[Object tracking records]

▬▬▬

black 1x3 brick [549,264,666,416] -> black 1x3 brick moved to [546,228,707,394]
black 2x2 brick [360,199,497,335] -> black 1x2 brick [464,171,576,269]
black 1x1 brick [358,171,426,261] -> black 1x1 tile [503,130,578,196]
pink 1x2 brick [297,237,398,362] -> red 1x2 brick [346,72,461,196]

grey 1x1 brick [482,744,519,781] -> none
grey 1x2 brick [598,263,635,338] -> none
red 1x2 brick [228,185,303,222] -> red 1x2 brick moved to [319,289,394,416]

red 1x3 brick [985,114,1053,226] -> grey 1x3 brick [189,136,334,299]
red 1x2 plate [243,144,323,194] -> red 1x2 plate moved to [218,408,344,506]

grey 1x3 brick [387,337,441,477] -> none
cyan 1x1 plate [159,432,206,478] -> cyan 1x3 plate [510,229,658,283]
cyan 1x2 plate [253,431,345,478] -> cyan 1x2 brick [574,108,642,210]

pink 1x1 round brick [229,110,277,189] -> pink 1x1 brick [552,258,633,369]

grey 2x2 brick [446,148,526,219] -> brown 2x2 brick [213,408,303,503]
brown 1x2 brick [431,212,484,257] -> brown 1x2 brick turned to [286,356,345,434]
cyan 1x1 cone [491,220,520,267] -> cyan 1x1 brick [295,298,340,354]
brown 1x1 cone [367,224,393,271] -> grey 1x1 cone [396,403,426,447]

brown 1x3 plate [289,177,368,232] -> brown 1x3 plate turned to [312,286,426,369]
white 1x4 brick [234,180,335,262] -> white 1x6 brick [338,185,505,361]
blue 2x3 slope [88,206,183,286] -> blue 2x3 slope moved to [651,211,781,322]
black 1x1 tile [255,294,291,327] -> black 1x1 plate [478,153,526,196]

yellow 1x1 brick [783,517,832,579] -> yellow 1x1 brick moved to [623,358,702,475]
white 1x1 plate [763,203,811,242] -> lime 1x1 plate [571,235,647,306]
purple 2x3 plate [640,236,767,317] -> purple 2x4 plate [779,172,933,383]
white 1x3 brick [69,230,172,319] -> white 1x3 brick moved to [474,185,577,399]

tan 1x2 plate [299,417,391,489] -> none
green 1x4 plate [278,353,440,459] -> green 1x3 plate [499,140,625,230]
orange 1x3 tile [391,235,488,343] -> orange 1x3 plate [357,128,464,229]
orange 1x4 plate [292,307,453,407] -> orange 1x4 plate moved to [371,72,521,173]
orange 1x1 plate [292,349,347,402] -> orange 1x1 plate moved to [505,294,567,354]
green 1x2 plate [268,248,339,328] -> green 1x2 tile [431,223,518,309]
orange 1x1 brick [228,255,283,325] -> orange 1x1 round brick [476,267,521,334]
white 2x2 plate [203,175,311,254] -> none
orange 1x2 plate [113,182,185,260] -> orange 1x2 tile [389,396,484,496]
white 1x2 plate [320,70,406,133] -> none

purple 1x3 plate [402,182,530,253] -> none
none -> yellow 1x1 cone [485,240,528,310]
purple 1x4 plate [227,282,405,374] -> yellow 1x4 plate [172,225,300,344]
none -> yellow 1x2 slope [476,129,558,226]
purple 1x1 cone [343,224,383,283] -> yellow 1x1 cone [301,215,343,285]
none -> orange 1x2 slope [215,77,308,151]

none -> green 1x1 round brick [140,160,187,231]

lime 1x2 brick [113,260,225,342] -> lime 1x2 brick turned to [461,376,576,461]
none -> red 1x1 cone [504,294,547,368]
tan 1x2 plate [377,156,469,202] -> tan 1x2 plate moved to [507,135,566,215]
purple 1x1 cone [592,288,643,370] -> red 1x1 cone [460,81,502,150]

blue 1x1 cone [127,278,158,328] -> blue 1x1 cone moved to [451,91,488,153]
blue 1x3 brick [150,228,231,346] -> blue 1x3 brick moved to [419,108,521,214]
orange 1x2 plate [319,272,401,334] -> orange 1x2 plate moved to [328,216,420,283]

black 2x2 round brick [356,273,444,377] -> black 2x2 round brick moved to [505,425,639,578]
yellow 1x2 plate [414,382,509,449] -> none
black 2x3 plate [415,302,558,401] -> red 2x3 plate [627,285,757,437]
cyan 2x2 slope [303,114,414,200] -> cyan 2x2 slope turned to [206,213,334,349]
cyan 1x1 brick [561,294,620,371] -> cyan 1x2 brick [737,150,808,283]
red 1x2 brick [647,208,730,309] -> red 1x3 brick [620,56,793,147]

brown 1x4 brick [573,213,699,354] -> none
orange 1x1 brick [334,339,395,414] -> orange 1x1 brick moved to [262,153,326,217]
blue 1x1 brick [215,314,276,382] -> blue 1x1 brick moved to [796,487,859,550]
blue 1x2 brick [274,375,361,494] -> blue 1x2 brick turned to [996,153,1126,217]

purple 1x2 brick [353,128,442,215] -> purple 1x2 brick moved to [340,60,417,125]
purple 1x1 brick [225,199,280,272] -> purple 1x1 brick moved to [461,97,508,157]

▬▬▬

In the entries above, find every line with the word "cyan" and list it.

## Exercise output
cyan 1x1 plate [159,432,206,478] -> cyan 1x3 plate [510,229,658,283]
cyan 1x2 plate [253,431,345,478] -> cyan 1x2 brick [574,108,642,210]
cyan 1x1 cone [491,220,520,267] -> cyan 1x1 brick [295,298,340,354]
cyan 2x2 slope [303,114,414,200] -> cyan 2x2 slope turned to [206,213,334,349]
cyan 1x1 brick [561,294,620,371] -> cyan 1x2 brick [737,150,808,283]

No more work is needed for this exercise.